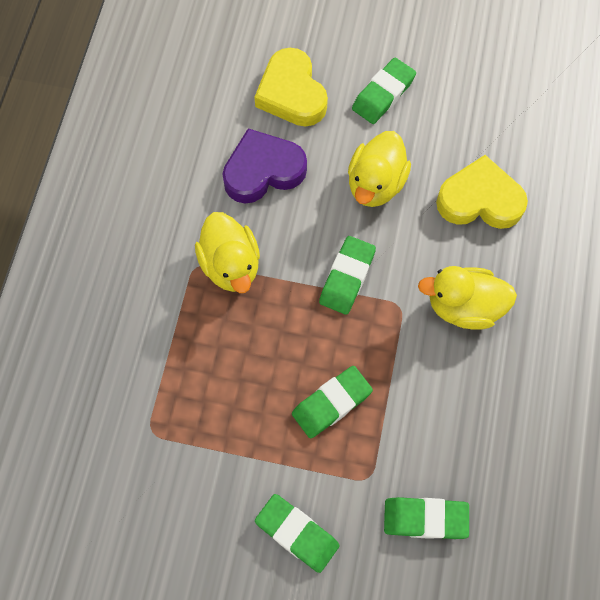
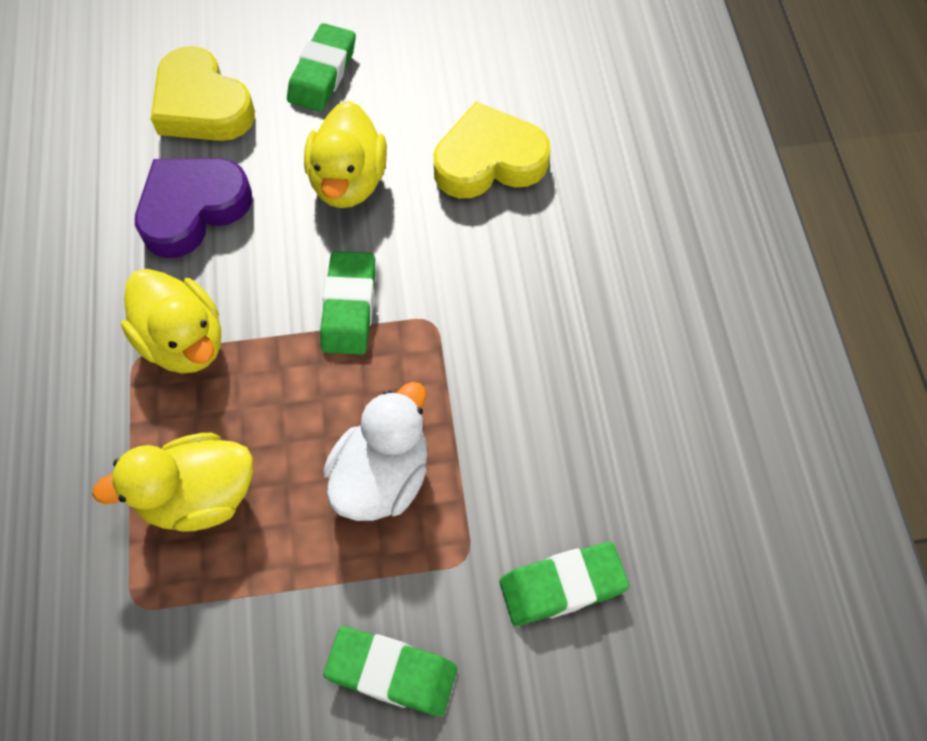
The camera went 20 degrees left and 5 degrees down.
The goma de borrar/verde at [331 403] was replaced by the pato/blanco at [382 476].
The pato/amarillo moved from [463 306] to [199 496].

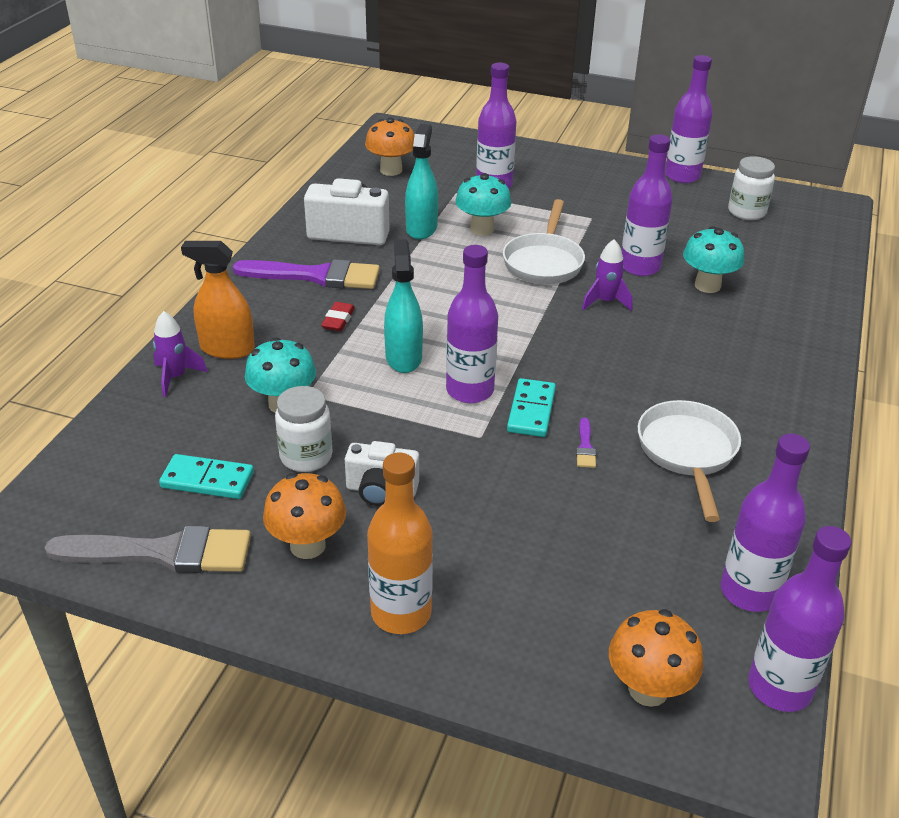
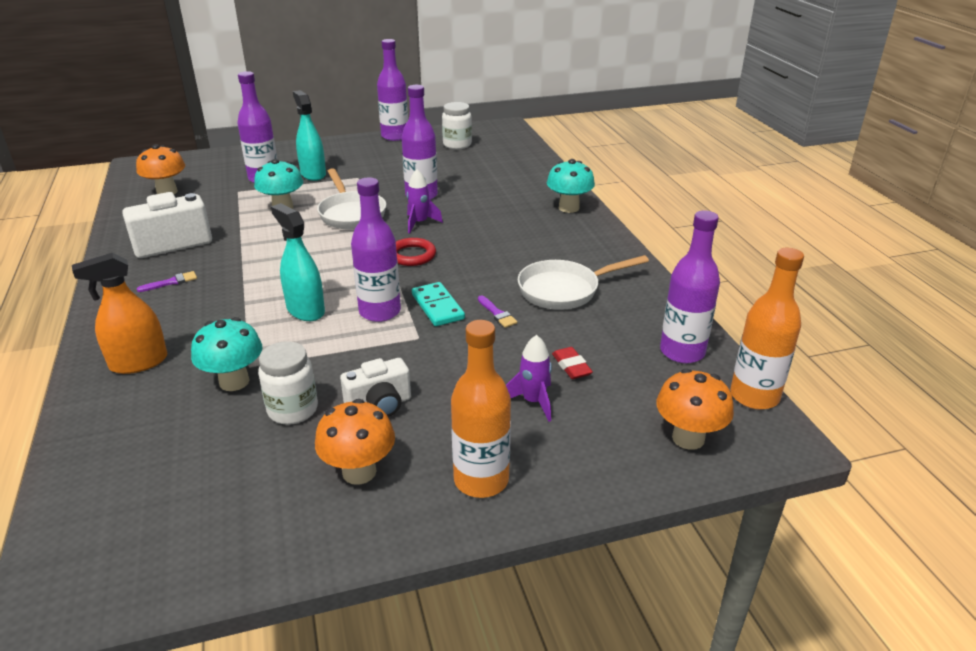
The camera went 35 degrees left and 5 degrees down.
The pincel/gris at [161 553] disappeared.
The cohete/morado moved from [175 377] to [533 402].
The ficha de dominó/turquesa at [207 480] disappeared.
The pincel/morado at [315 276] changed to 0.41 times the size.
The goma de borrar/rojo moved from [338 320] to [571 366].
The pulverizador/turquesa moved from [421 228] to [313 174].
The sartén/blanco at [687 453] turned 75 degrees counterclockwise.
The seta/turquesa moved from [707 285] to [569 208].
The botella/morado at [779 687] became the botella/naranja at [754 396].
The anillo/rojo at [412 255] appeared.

________________________

WORK ORDER:
Give again, unchanged, only the lines from the line containing "The goma de borrar/verde" to the last line of the records above. Pictures do not belong in the copy.

ANSWER SPACE:
The goma de borrar/verde at [331 403] was replaced by the pato/blanco at [382 476].
The pato/amarillo moved from [463 306] to [199 496].

The camera went 35 degrees left and 5 degrees down.
The pincel/gris at [161 553] disappeared.
The cohete/morado moved from [175 377] to [533 402].
The ficha de dominó/turquesa at [207 480] disappeared.
The pincel/morado at [315 276] changed to 0.41 times the size.
The goma de borrar/rojo moved from [338 320] to [571 366].
The pulverizador/turquesa moved from [421 228] to [313 174].
The sartén/blanco at [687 453] turned 75 degrees counterclockwise.
The seta/turquesa moved from [707 285] to [569 208].
The botella/morado at [779 687] became the botella/naranja at [754 396].
The anillo/rojo at [412 255] appeared.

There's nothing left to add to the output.